▸ **Work required**
Locate every line in the data below that contains the string "numericTimeSignature" and copy each of those lines in full. Matching is case-sensitive.

---

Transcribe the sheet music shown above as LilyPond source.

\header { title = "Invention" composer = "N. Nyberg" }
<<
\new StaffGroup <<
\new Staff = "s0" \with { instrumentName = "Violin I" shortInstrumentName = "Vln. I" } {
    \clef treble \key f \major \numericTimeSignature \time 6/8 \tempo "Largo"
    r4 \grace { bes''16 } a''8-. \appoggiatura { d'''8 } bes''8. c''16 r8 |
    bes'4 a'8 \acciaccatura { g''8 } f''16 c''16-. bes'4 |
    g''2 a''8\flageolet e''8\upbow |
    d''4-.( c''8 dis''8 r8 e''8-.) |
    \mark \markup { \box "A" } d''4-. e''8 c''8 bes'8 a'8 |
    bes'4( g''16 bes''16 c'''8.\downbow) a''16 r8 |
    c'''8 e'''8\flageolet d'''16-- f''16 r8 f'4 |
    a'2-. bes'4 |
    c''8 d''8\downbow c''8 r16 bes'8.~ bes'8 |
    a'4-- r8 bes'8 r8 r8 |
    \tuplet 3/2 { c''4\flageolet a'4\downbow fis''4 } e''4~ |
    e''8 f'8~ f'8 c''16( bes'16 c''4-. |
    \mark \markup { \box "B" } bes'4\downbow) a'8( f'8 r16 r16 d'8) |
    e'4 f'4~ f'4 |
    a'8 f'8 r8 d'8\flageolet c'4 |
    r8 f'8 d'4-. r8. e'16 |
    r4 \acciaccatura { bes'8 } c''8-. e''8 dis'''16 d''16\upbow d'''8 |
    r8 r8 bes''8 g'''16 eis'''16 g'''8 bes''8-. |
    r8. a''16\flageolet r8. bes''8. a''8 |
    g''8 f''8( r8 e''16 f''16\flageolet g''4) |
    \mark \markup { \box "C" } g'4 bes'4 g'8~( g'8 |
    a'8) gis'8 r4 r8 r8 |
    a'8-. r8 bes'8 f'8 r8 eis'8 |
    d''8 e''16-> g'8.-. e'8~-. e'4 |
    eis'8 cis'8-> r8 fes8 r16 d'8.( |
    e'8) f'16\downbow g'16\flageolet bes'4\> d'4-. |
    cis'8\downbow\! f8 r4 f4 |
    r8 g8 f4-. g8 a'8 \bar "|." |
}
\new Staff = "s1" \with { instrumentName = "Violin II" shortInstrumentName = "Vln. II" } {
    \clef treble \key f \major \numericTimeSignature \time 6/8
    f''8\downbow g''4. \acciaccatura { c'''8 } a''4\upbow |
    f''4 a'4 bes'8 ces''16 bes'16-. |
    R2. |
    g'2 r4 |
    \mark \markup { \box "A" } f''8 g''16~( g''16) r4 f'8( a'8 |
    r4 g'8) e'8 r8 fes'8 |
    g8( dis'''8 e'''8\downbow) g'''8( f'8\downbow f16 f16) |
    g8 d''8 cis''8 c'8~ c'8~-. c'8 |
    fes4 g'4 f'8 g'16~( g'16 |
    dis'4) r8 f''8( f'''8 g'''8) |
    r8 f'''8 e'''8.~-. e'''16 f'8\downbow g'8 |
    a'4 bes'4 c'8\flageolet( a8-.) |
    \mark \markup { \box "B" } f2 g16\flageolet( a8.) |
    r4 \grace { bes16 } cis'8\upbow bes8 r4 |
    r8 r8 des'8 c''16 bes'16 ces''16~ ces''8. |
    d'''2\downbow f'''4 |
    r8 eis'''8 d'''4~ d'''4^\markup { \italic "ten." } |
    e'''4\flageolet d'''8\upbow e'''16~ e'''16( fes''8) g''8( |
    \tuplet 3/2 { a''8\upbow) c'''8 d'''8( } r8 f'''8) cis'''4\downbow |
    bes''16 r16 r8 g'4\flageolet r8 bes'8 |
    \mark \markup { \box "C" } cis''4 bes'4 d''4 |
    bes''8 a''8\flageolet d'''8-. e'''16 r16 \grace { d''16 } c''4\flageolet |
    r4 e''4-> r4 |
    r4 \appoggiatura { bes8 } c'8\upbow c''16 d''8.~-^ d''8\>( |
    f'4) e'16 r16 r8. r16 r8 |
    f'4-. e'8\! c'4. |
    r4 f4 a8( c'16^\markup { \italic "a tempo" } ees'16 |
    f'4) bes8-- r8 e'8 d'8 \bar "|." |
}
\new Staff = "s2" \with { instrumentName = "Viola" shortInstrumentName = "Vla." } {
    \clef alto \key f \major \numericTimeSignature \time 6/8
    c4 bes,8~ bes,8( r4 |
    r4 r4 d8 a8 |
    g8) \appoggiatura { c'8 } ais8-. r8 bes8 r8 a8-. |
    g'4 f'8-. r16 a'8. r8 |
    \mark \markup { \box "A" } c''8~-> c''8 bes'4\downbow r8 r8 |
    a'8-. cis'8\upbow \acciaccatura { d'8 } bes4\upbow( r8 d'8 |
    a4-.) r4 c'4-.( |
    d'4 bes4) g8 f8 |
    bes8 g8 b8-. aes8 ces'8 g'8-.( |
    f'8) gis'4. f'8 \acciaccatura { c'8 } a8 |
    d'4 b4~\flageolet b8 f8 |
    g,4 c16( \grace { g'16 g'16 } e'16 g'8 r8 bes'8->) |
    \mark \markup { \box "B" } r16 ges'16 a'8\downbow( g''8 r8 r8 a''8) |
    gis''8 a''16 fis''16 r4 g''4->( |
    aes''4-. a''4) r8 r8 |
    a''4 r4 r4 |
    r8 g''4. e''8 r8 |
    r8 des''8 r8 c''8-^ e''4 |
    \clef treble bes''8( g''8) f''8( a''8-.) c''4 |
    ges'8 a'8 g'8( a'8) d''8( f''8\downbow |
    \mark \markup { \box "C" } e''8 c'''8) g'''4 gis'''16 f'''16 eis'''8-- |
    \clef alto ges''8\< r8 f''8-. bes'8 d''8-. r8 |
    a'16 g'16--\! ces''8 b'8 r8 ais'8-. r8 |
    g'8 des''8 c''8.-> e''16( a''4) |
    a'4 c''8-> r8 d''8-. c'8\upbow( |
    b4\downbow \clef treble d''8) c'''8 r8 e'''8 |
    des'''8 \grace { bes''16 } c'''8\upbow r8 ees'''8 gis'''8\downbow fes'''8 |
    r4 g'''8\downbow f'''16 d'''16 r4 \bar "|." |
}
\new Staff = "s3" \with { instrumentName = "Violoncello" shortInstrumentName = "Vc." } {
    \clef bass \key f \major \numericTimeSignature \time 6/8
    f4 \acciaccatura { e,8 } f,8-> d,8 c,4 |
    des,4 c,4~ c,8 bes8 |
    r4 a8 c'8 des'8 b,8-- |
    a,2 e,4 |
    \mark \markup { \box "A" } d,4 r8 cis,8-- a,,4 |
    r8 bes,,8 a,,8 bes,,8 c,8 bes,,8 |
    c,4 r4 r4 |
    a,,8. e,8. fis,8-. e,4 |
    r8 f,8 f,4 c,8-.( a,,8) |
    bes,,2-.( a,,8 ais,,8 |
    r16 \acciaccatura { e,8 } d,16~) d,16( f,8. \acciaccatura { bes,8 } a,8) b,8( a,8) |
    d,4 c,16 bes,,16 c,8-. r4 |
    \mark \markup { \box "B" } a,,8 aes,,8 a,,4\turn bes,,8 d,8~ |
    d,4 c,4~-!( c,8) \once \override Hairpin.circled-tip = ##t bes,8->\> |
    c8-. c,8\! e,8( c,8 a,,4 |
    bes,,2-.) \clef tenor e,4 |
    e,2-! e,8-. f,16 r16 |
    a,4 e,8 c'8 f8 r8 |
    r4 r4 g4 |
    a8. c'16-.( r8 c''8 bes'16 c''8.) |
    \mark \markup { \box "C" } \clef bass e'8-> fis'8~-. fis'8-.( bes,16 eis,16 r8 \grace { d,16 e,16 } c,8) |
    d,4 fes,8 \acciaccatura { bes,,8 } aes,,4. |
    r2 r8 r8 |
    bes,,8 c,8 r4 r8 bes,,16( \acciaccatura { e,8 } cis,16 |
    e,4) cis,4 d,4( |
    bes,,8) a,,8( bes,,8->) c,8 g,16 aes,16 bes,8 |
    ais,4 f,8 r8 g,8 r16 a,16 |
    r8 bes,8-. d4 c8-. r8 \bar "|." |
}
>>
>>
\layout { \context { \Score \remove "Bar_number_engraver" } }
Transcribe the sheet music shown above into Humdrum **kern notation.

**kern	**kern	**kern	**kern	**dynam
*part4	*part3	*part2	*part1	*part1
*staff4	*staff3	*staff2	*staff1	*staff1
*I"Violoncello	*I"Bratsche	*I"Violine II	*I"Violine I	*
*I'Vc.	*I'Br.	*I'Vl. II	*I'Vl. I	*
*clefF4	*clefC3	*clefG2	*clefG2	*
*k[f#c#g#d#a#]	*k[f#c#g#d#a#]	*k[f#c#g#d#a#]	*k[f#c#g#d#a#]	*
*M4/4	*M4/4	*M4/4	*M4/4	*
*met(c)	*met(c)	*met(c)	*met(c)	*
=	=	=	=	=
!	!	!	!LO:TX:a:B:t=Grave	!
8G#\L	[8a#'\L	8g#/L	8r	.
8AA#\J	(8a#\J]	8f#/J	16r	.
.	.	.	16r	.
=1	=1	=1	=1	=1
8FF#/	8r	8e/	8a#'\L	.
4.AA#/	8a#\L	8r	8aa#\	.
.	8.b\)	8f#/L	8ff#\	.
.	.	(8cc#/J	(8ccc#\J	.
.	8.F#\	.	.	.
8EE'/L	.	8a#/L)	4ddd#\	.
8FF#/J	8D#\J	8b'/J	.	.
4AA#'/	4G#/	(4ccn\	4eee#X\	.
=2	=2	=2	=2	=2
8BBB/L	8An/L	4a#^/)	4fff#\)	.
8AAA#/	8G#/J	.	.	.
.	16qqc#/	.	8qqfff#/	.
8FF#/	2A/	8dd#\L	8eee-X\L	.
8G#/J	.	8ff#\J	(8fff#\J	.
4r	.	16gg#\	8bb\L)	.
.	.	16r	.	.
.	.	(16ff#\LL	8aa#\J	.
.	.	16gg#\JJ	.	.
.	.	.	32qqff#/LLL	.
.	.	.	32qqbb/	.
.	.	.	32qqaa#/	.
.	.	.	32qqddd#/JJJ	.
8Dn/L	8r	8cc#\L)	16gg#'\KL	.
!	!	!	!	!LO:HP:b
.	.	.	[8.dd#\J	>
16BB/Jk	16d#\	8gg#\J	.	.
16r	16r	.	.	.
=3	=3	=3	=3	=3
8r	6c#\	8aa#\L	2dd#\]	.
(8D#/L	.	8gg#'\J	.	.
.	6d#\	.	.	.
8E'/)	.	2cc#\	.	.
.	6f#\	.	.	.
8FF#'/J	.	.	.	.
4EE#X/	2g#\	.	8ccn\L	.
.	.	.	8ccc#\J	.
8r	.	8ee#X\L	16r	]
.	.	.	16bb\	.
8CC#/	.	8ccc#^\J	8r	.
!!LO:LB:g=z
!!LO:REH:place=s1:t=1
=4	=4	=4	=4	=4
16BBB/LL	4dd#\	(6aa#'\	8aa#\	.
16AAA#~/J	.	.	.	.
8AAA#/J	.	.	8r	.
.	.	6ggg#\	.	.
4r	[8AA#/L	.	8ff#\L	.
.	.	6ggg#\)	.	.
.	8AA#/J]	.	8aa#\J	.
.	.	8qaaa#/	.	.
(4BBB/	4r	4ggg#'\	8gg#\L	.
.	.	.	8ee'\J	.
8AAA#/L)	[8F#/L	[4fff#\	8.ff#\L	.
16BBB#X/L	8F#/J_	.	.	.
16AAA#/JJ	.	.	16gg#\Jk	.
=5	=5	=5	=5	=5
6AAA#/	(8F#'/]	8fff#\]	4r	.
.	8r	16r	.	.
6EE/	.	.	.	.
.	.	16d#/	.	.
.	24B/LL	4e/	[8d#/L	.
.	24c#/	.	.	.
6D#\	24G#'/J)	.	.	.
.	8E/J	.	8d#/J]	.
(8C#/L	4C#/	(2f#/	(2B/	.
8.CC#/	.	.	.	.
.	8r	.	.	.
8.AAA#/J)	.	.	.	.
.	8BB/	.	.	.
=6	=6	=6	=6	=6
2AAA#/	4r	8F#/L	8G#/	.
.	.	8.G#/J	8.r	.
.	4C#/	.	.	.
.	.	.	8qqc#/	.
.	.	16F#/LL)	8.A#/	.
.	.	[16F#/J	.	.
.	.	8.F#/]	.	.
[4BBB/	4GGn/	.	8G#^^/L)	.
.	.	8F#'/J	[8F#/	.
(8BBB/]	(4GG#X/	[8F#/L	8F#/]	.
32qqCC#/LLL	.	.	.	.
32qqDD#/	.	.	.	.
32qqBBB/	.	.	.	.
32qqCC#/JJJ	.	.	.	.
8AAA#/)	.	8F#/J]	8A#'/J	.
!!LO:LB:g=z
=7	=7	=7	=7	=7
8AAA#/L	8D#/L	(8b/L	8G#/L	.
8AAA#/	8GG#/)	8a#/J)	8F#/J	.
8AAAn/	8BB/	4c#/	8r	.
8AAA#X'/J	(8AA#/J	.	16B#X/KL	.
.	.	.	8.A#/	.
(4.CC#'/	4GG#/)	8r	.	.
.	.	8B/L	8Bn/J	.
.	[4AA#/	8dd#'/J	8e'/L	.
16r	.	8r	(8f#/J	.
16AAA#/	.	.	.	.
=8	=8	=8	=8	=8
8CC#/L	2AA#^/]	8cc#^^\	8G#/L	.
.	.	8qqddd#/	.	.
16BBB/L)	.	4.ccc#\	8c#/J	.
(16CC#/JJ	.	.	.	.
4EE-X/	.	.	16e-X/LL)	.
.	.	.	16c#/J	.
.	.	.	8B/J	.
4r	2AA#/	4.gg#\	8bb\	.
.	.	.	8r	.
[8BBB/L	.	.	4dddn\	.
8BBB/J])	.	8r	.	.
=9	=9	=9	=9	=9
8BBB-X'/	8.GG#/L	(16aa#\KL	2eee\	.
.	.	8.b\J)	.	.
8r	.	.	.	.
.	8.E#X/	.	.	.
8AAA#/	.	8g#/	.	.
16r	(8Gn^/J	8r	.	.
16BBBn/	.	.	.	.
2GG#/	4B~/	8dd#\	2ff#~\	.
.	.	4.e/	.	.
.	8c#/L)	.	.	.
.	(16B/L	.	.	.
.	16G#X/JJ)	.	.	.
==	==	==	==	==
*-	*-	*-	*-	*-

---

▸ **Written solution**
    \clef treble \key f \major \numericTimeSignature \time 6/8 \tempo "Largo"
    \clef treble \key f \major \numericTimeSignature \time 6/8
    \clef alto \key f \major \numericTimeSignature \time 6/8
    \clef bass \key f \major \numericTimeSignature \time 6/8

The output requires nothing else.